## What is needed
Gather, from the data below, each line in which the word "size" occurs.

## Supplied material
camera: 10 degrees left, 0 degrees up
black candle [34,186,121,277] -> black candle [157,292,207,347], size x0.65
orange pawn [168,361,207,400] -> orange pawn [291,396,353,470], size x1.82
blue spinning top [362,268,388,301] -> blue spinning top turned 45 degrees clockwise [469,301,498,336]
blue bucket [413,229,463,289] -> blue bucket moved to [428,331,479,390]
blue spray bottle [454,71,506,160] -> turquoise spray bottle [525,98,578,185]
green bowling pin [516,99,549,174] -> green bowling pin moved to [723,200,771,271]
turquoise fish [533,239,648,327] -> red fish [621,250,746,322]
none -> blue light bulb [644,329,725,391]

## Solution to the exercise
black candle [34,186,121,277] -> black candle [157,292,207,347], size x0.65
orange pawn [168,361,207,400] -> orange pawn [291,396,353,470], size x1.82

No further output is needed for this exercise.